### Provided material
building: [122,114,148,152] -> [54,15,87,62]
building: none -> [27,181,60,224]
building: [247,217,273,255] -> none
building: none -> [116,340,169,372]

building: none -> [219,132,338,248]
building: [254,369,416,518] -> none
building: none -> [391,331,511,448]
==
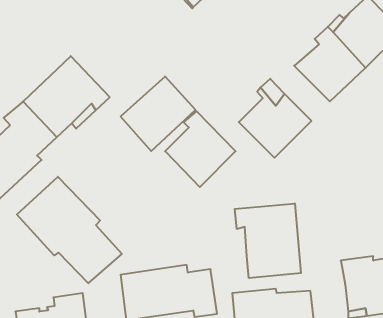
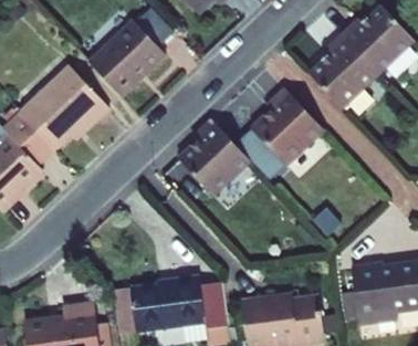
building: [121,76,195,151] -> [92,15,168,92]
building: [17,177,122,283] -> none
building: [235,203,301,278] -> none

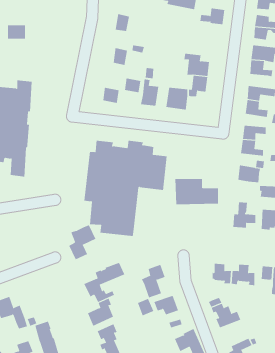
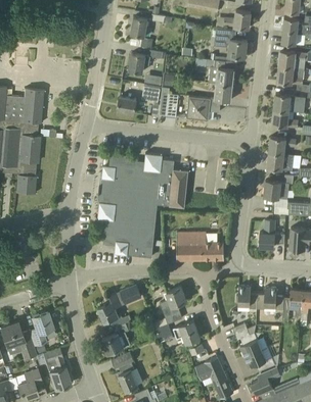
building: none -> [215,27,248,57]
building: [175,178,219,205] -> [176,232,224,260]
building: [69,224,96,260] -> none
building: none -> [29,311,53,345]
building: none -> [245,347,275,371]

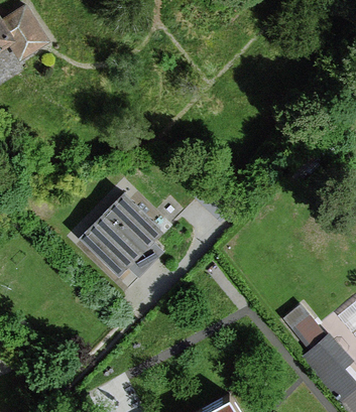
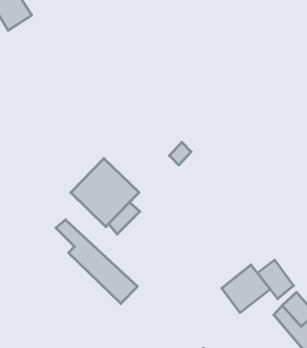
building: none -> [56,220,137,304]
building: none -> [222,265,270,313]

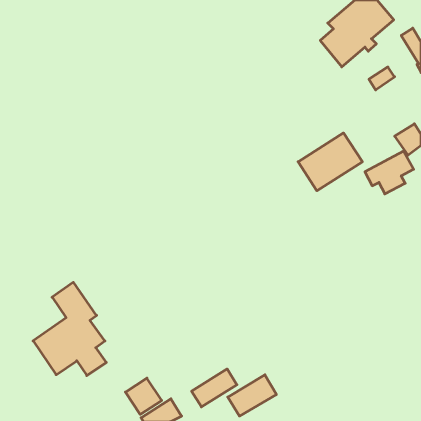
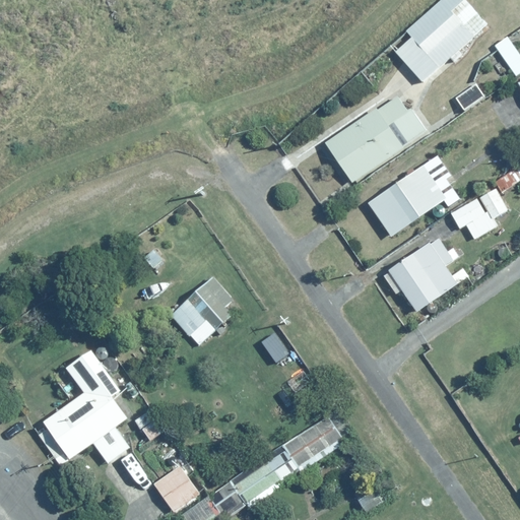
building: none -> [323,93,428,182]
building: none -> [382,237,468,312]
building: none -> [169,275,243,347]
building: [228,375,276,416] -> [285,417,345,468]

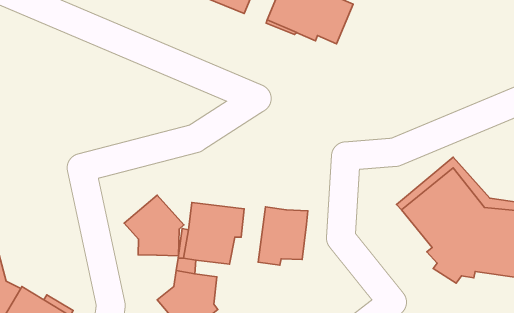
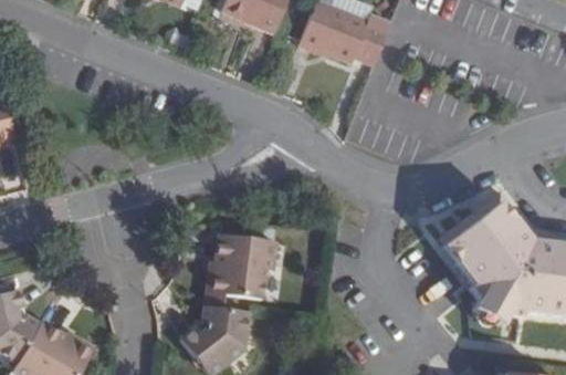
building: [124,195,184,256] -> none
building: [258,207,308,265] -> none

### Directive
Please give back exactly the lines of the listing above that run from the one containing "building: [254,369,416,518] -> none" through the one containing "building: none -> [391,331,511,448]", and only those.

### Solution for this problem
building: [254,369,416,518] -> none
building: none -> [391,331,511,448]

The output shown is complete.